Your objective >> Spot each line in the records below where the word "degrees" occurs, then copy it.

Material for this task >>

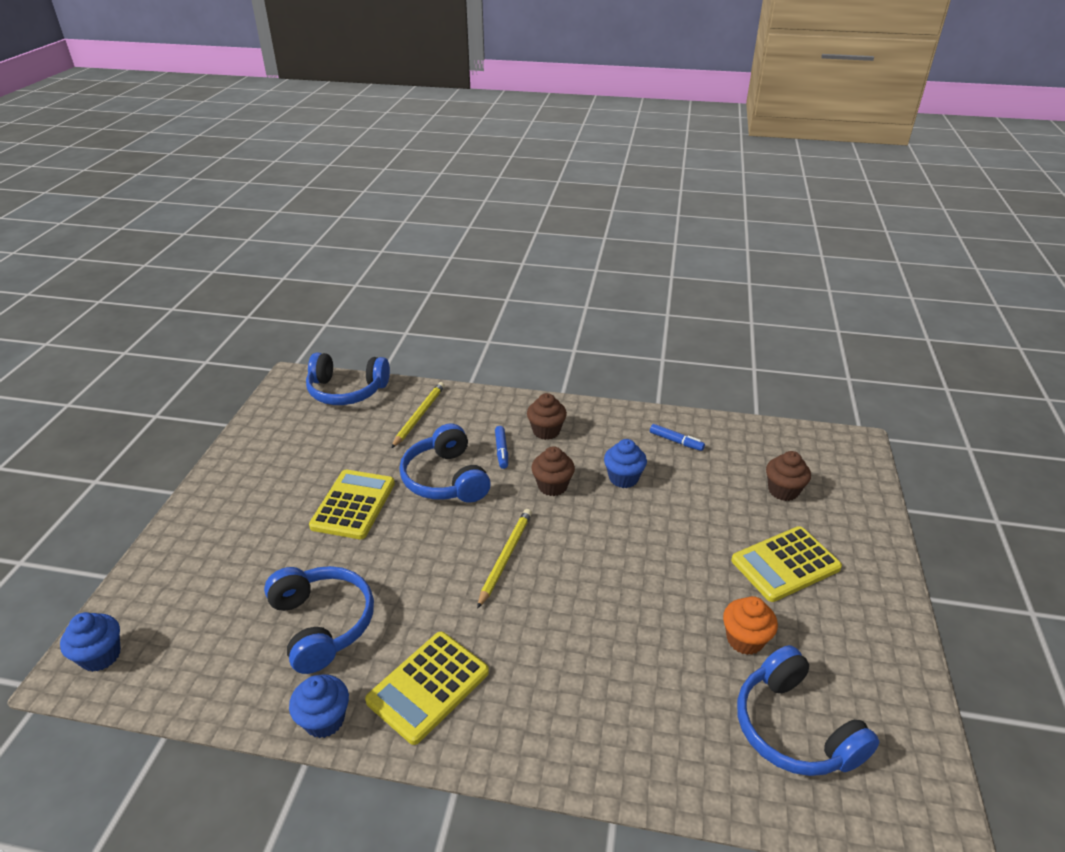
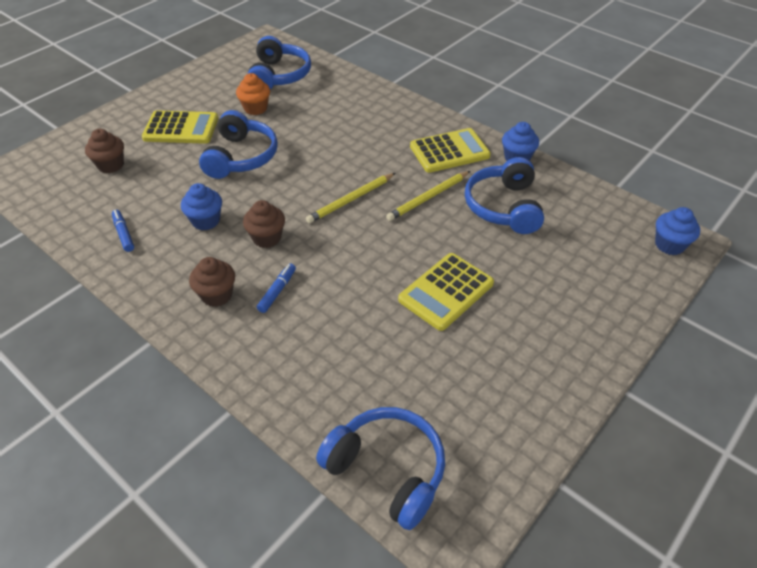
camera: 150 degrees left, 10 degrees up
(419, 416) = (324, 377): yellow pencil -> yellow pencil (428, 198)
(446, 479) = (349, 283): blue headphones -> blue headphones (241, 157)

==

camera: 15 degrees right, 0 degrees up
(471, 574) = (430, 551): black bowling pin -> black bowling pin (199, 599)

Solution to this problem >>
camera: 150 degrees left, 10 degrees up
camera: 15 degrees right, 0 degrees up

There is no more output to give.